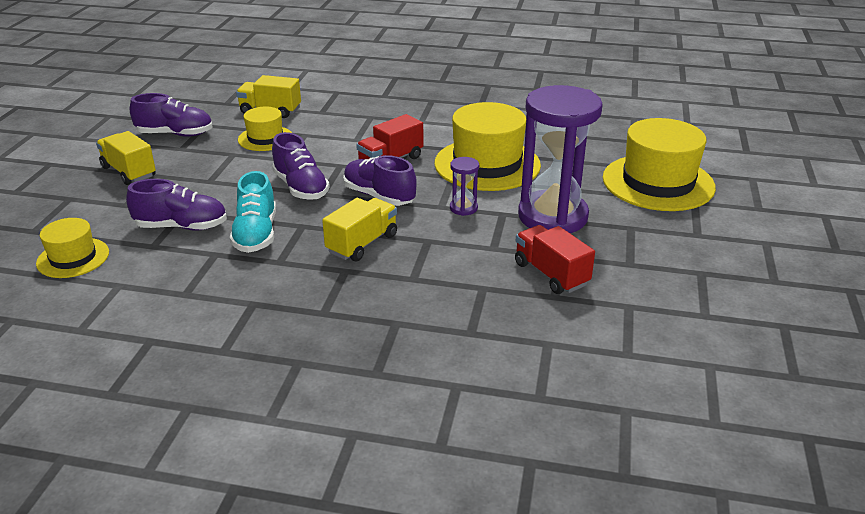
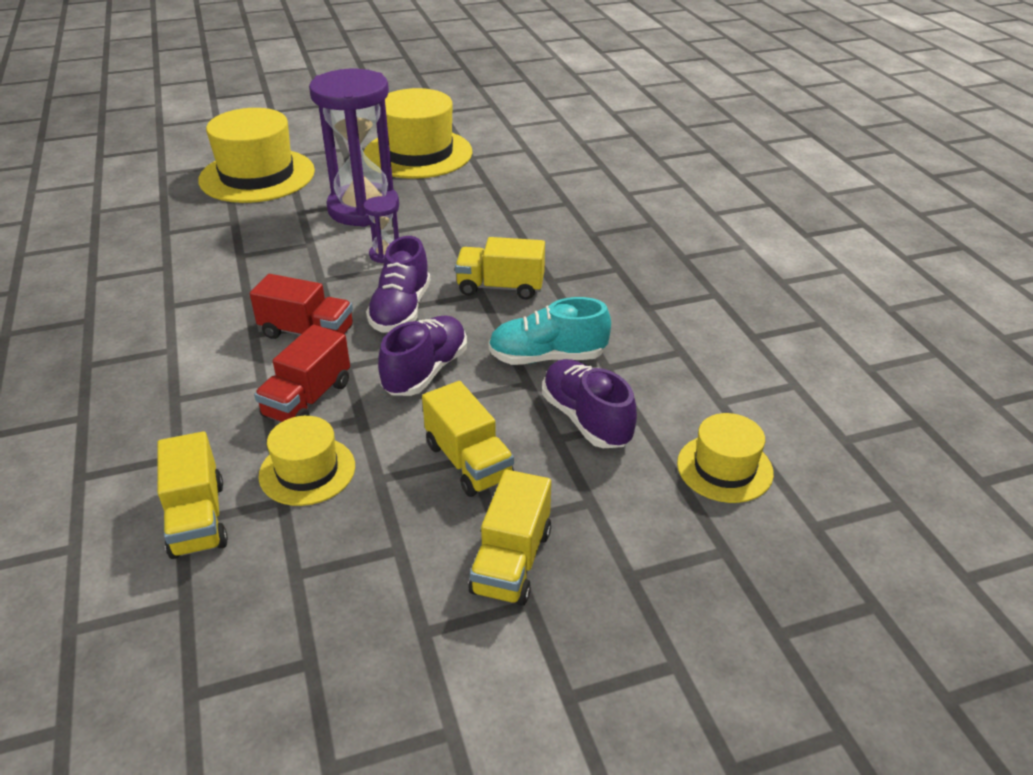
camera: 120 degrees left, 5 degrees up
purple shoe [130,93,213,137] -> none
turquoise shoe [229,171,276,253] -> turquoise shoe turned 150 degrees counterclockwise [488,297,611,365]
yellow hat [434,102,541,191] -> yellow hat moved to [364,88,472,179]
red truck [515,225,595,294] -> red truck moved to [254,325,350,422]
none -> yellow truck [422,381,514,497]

=======

**Task item**
The result consists of the line with "turquoise shoe [229,171,276,253]" through the last line of the entries above, repeated exactly and with nothing else.

**Output of the task**
turquoise shoe [229,171,276,253] -> turquoise shoe turned 150 degrees counterclockwise [488,297,611,365]
yellow hat [434,102,541,191] -> yellow hat moved to [364,88,472,179]
red truck [515,225,595,294] -> red truck moved to [254,325,350,422]
none -> yellow truck [422,381,514,497]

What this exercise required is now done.